• Exercise instructions:
Find the line in the entries below that contains "(461, 444) = (423, 302): black". Repeat it exactly, and every line after it through the line that contains "(786, 476) = (155, 360): brown".

• Entries shown:
----

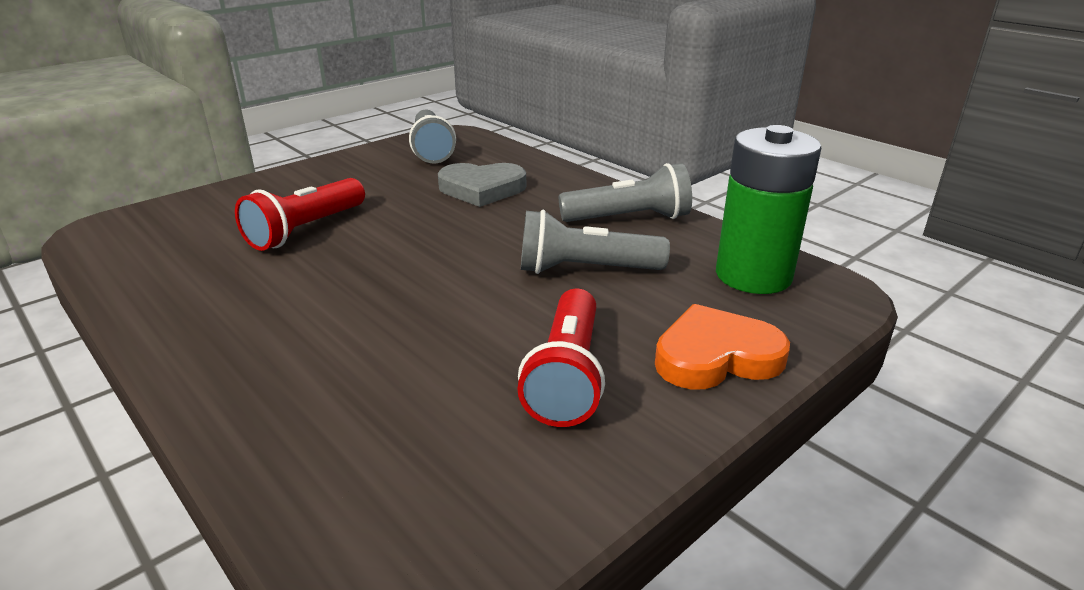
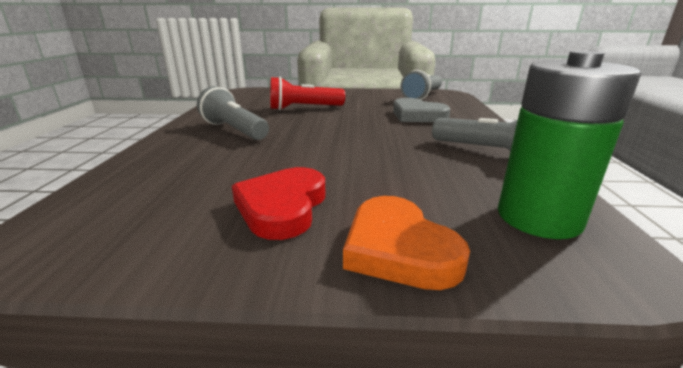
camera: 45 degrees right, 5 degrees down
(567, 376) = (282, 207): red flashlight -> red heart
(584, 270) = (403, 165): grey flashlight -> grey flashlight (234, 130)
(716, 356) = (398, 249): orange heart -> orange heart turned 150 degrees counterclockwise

----

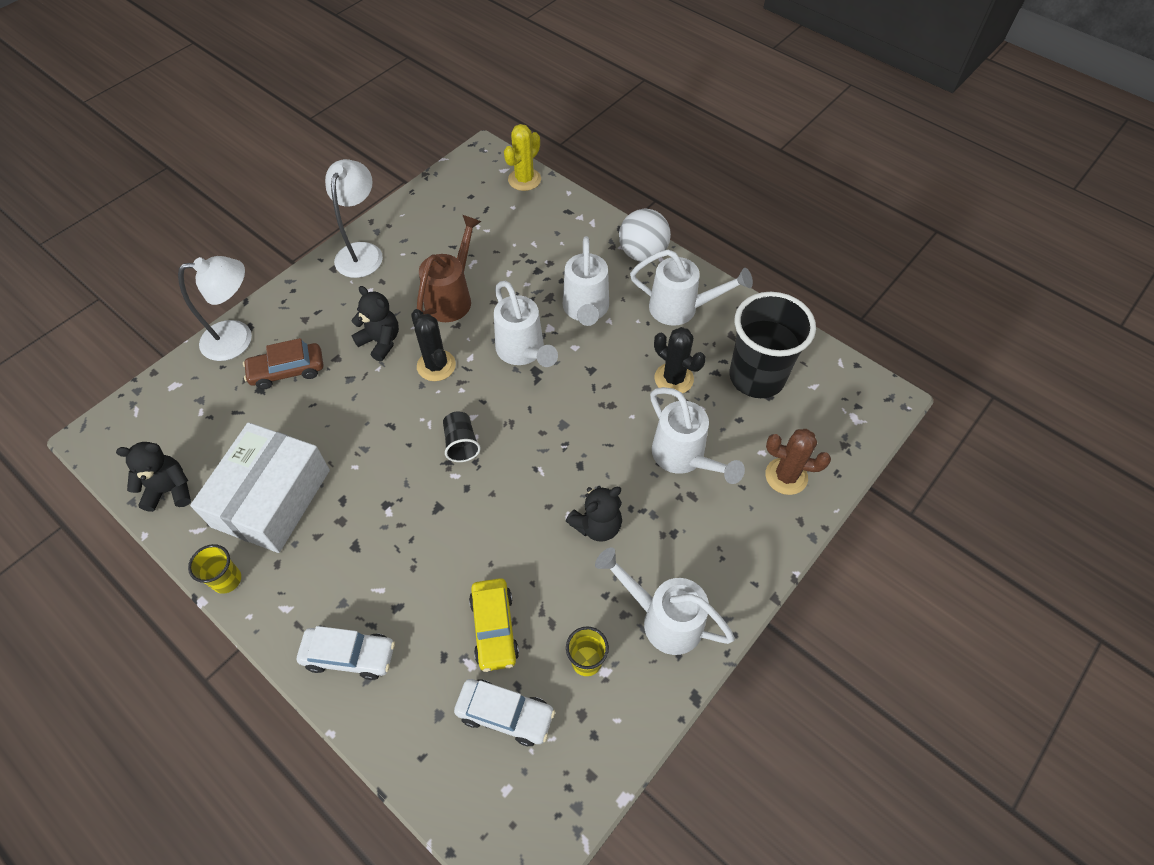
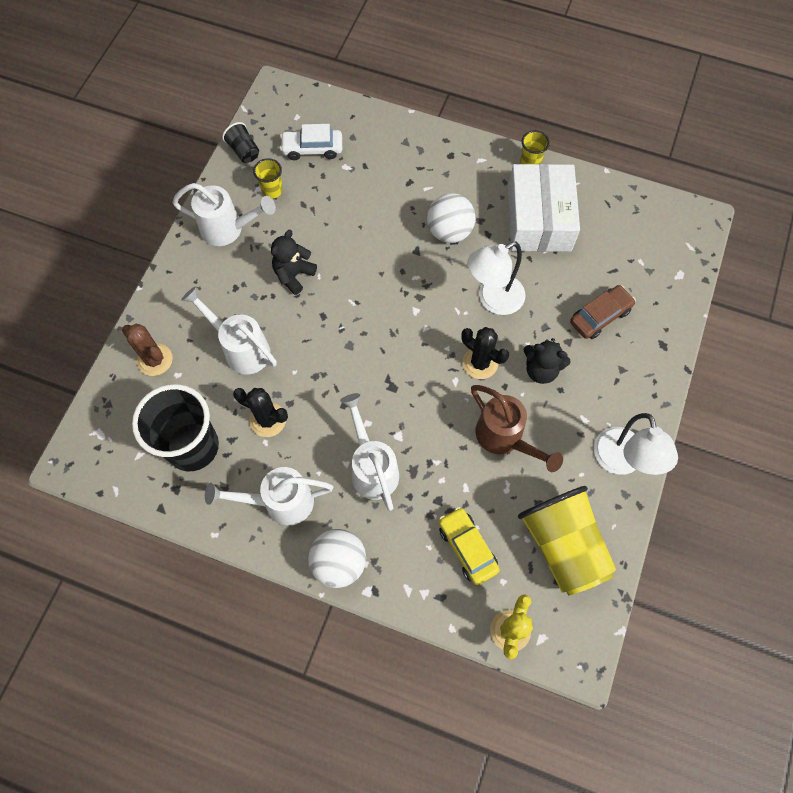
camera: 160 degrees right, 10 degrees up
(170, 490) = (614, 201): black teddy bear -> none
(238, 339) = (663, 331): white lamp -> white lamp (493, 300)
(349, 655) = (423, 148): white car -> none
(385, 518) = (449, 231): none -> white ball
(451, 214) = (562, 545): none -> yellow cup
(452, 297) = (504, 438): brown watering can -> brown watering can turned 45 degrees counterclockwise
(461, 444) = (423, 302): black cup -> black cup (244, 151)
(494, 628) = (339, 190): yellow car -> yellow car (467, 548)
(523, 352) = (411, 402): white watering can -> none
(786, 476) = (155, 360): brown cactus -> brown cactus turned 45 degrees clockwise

----

• Answer to this problem:
(461, 444) = (423, 302): black cup -> black cup (244, 151)
(494, 628) = (339, 190): yellow car -> yellow car (467, 548)
(523, 352) = (411, 402): white watering can -> none
(786, 476) = (155, 360): brown cactus -> brown cactus turned 45 degrees clockwise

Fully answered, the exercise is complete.